··· MATERIAL FOR THIS EXERCISE ···
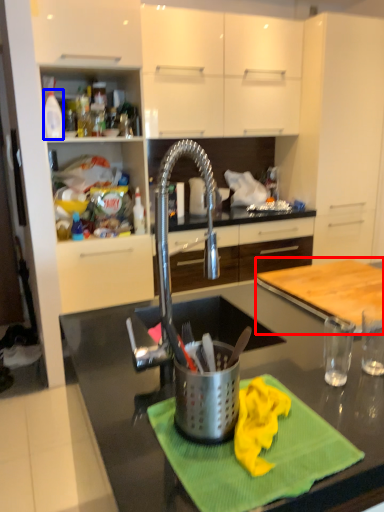
Question: Which object appears closest to the camera in this image, counter (highlighted by a red box) or kitchen appliance (highlighted by a blue box)?

Choices:
 (A) counter
 (B) kitchen appliance

Answer: (A)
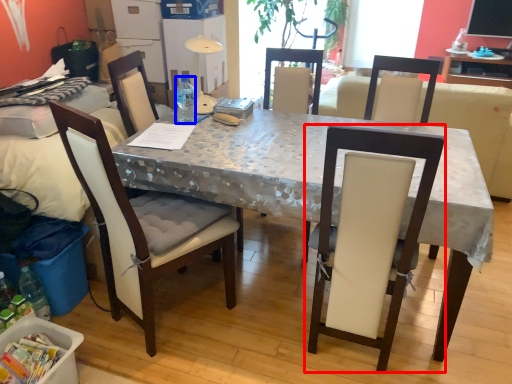
Question: Among these objects, which one is nearest to the camera, chair (highlighted by a red box) or bottle (highlighted by a blue box)?

Choices:
 (A) chair
 (B) bottle

Answer: (A)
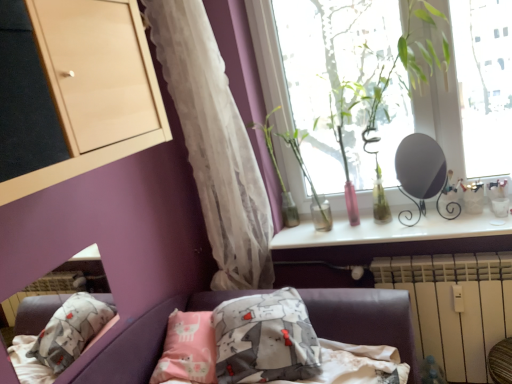
The height and width of the screenshot is (384, 512). In order to click on vacant region below green glass vase at upper center, arranged as the 2th plant when viewed from the left (from a real-world perspective) in this screenshot , I will do `click(312, 228)`.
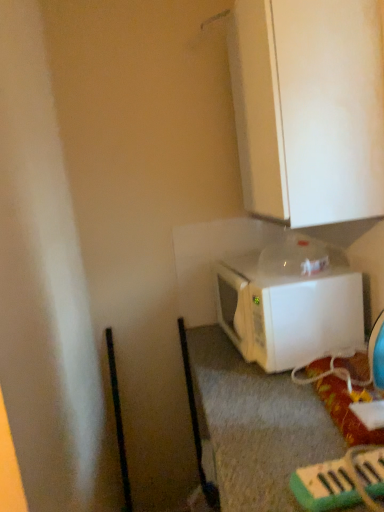
This screenshot has height=512, width=384. What do you see at coordinates (289, 303) in the screenshot?
I see `white matte microwave at lower right` at bounding box center [289, 303].

Identify the location of white matte microwave at lower right. (289, 303).

At what (x,y) coordinates should I click in order to perform the action: click on white matte cabinet at upper center. Please return your answer as a coordinate pair (x, y). Looking at the image, I should click on (309, 108).

The width and height of the screenshot is (384, 512). Describe the element at coordinates (309, 108) in the screenshot. I see `white matte cabinet at upper center` at that location.

Locate an element on the screen. This screenshot has height=512, width=384. white matte microwave at lower right is located at coordinates pos(289,303).

Based on their positions, is white matte microwave at lower right located to the left or right of white matte cabinet at upper center?

Clearly, white matte microwave at lower right is on the left of white matte cabinet at upper center in the image.

Which is in front, white matte microwave at lower right or white matte cabinet at upper center?

Positioned in front is white matte cabinet at upper center.

Does point (250, 320) come closer to viewer compared to point (362, 139)?

That is False.

From the image's perspective, which one is positioned higher, white matte microwave at lower right or white matte cabinet at upper center?

white matte cabinet at upper center appears higher in the image.

From a real-world perspective, is white matte microwave at lower right positioned under white matte cabinet at upper center based on gravity?

Yes, from a real-world perspective, white matte microwave at lower right is under white matte cabinet at upper center.

From the picture: Considering the relative sizes of white matte microwave at lower right and white matte cabinet at upper center in the image provided, is white matte microwave at lower right thinner than white matte cabinet at upper center?

No.

From their relative heights in the image, would you say white matte microwave at lower right is taller or shorter than white matte cabinet at upper center?

Considering their sizes, white matte microwave at lower right has less height than white matte cabinet at upper center.

Does white matte microwave at lower right have a larger size compared to white matte cabinet at upper center?

Actually, white matte microwave at lower right might be smaller than white matte cabinet at upper center.

Could white matte cabinet at upper center be considered to be inside white matte microwave at lower right?

No.

Does white matte microwave at lower right touch white matte cabinet at upper center?

No, white matte microwave at lower right is not beside white matte cabinet at upper center.

Is white matte microwave at lower right turned away from white matte cabinet at upper center?

No, white matte microwave at lower right is not facing away from white matte cabinet at upper center.

What's the angular difference between white matte microwave at lower right and white matte cabinet at upper center's facing directions?

7.67 degrees separate the facing orientations of white matte microwave at lower right and white matte cabinet at upper center.

The width and height of the screenshot is (384, 512). In order to click on microwave oven beneath the white matte cabinet at upper center (from a real-world perspective) in this screenshot , I will do `click(289, 303)`.

In the image, is white matte cabinet at upper center on the left side or the right side of white matte microwave at lower right?

white matte cabinet at upper center is positioned on white matte microwave at lower right's right side.

Considering the relative positions of white matte cabinet at upper center and white matte microwave at lower right in the image provided, is white matte cabinet at upper center behind white matte microwave at lower right?

No, it is not.

Is point (369, 86) positioned after point (282, 303)?

No, (369, 86) is in front of (282, 303).

From the image's perspective, between white matte cabinet at upper center and white matte microwave at lower right, which one is located above?

white matte cabinet at upper center.

From a real-world perspective, which object rests below the other?

From a 3D spatial view, white matte microwave at lower right is below.

Does white matte cabinet at upper center have a greater width compared to white matte microwave at lower right?

No, white matte cabinet at upper center is not wider than white matte microwave at lower right.

Is white matte cabinet at upper center taller or shorter than white matte microwave at lower right?

Clearly, white matte cabinet at upper center is taller compared to white matte microwave at lower right.

Which of these two, white matte cabinet at upper center or white matte microwave at lower right, is smaller?

white matte microwave at lower right is smaller.

Is white matte microwave at lower right a part of white matte cabinet at upper center?

No, white matte microwave at lower right is not inside white matte cabinet at upper center.

Can you see white matte cabinet at upper center touching white matte microwave at lower right?

No, white matte cabinet at upper center is not making contact with white matte microwave at lower right.

Is white matte cabinet at upper center looking in the opposite direction of white matte microwave at lower right?

No, white matte cabinet at upper center is not facing the opposite direction of white matte microwave at lower right.

What's the angular difference between white matte cabinet at upper center and white matte microwave at lower right's facing directions?

7.67 degrees separate the facing orientations of white matte cabinet at upper center and white matte microwave at lower right.

How far apart are white matte cabinet at upper center and white matte microwave at lower right?

17.14 inches.

The image size is (384, 512). Find the location of `microwave oven on the left side of white matte cabinet at upper center`. microwave oven on the left side of white matte cabinet at upper center is located at coordinates (289, 303).

The image size is (384, 512). Find the location of `microwave oven behind the white matte cabinet at upper center`. microwave oven behind the white matte cabinet at upper center is located at coordinates (289, 303).

At what (x,y) coordinates should I click in order to perform the action: click on cabinetry located in front of the white matte microwave at lower right. Please return your answer as a coordinate pair (x, y). The height and width of the screenshot is (512, 384). Looking at the image, I should click on (309, 108).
···
▶ [SHORT PROBLEM]: Please find each line in the records above that contains the word "counter", and copy those lines out in full.

▶ [RESPONSE TO THIS TASK]:
Question: Which object appears closest to the camera in this image, counter (highlighted by a red box) or kitchen appliance (highlighted by a blue box)?
 (A) counter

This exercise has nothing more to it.